■ **Stored data**:
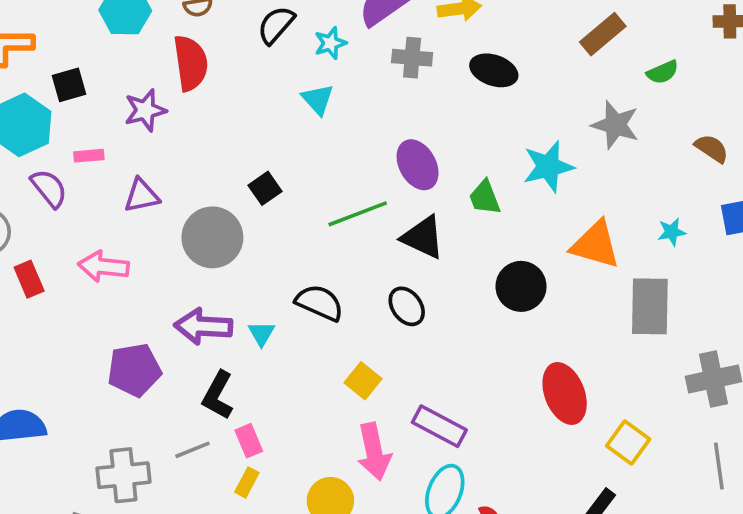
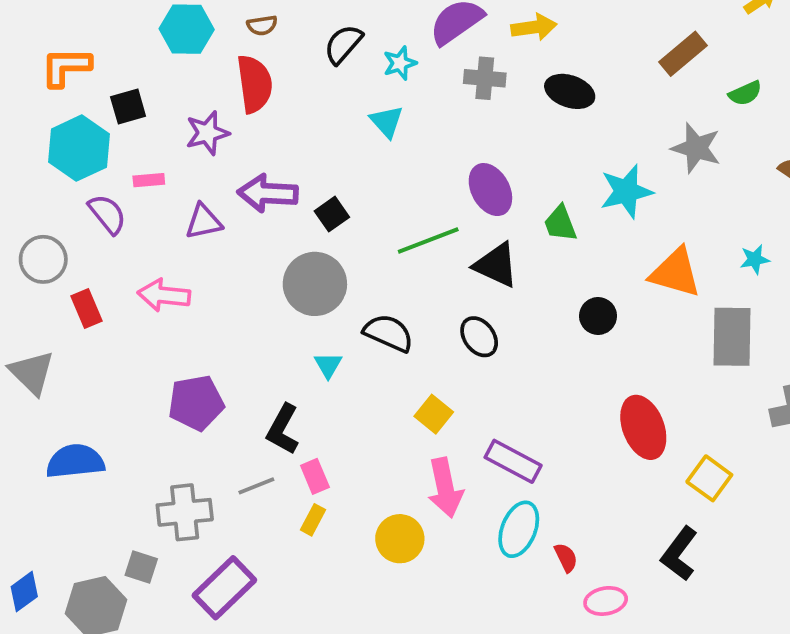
gray circle: (212, 237) -> (315, 284), moved
black circle: (521, 286) -> (598, 316), size x0.7
purple arrow: (203, 326) -> (268, 193), moved

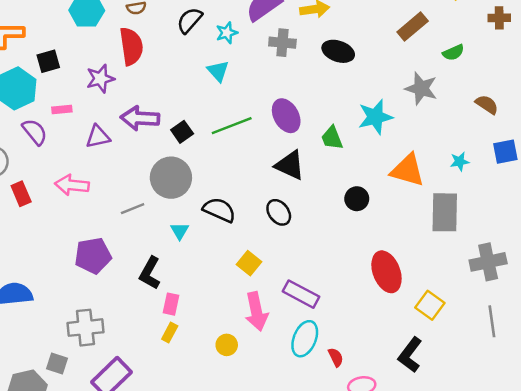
green line: (428, 241) -> (232, 126), moved
pink rectangle: (315, 476) -> (171, 304), turned 35
gray line: (256, 486) -> (133, 209), moved
yellow circle: (400, 539) -> (227, 345), size x0.7

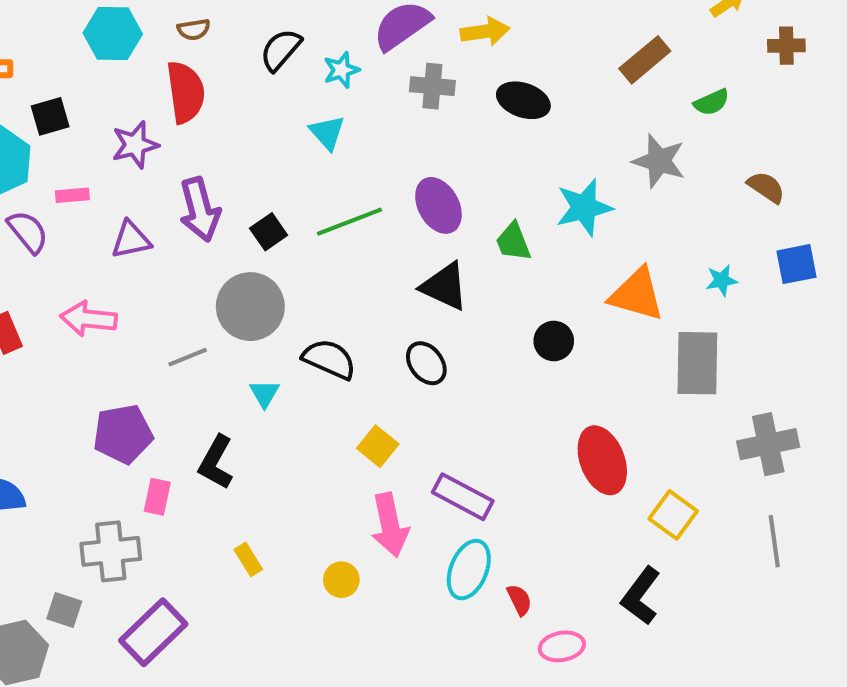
purple arrow: (140, 118) -> (200, 209), turned -108
pink rectangle: (171, 304) -> (157, 497), moved
yellow rectangle: (170, 332) -> (248, 559), turned -60

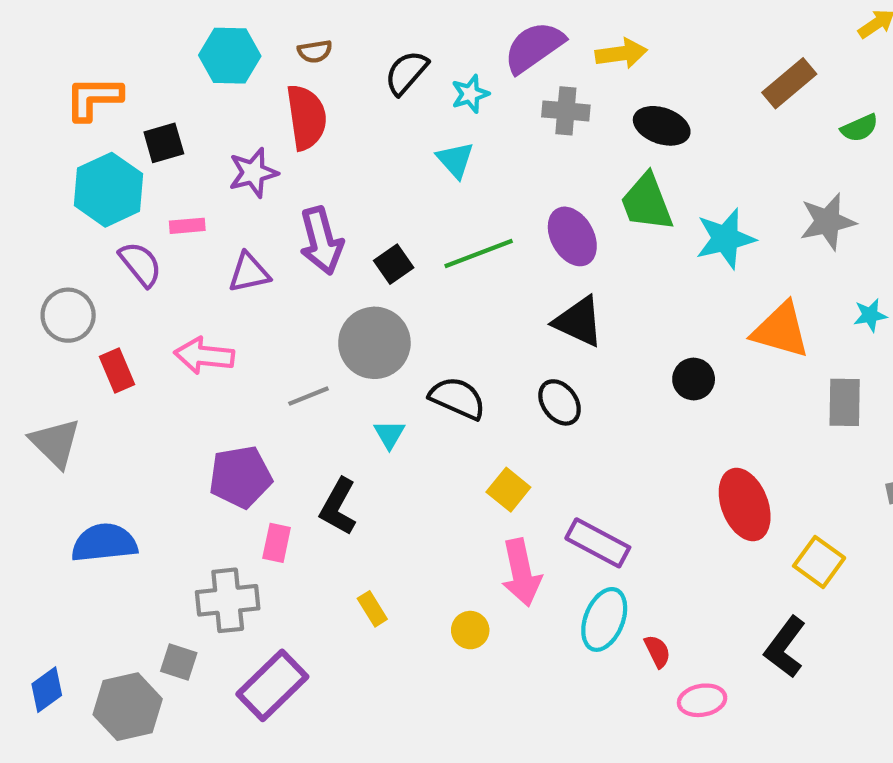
gray star: (659, 161) -> (828, 222), moved, turned -30
green trapezoid: (513, 242) -> (647, 202), moved, size x1.4
gray rectangle: (697, 363) -> (845, 402), size x0.7

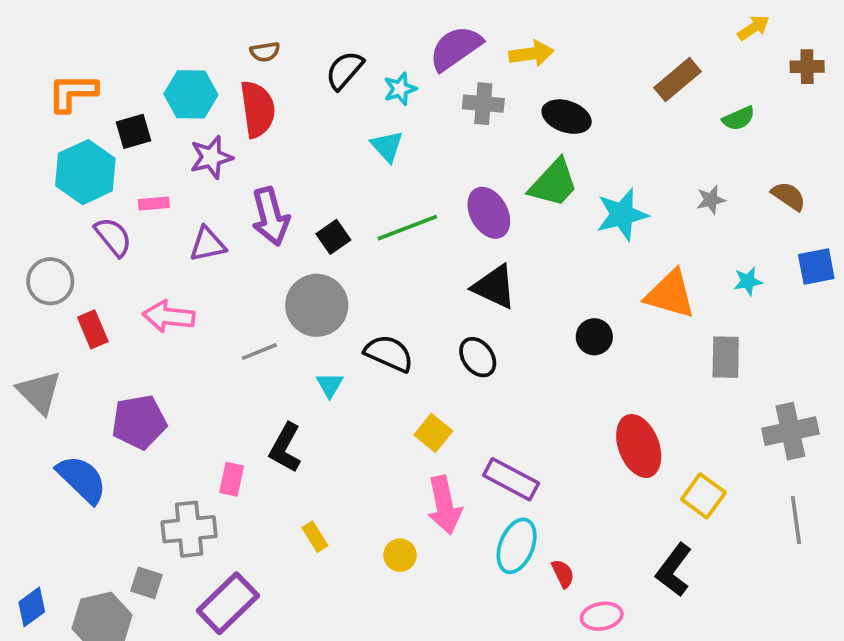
cyan hexagon: (230, 56) -> (191, 94), moved
green trapezoid: (647, 202) -> (554, 183), turned -116
gray star: (828, 222) -> (711, 200), size x0.6
purple pentagon: (240, 477) -> (139, 422), moved
blue semicircle: (104, 543) -> (82, 479), turned 50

■ **Task goal**:
Reproduce the data above exactly, leaving out any picture in it.

■ **Solution**:
gray circle: (212, 237) -> (315, 284), moved
black circle: (521, 286) -> (598, 316), size x0.7
purple arrow: (203, 326) -> (268, 193), moved

green line: (428, 241) -> (232, 126), moved
pink rectangle: (315, 476) -> (171, 304), turned 35
gray line: (256, 486) -> (133, 209), moved
yellow circle: (400, 539) -> (227, 345), size x0.7

purple arrow: (140, 118) -> (200, 209), turned -108
pink rectangle: (171, 304) -> (157, 497), moved
yellow rectangle: (170, 332) -> (248, 559), turned -60

gray star: (659, 161) -> (828, 222), moved, turned -30
green trapezoid: (513, 242) -> (647, 202), moved, size x1.4
gray rectangle: (697, 363) -> (845, 402), size x0.7

cyan hexagon: (230, 56) -> (191, 94), moved
green trapezoid: (647, 202) -> (554, 183), turned -116
gray star: (828, 222) -> (711, 200), size x0.6
purple pentagon: (240, 477) -> (139, 422), moved
blue semicircle: (104, 543) -> (82, 479), turned 50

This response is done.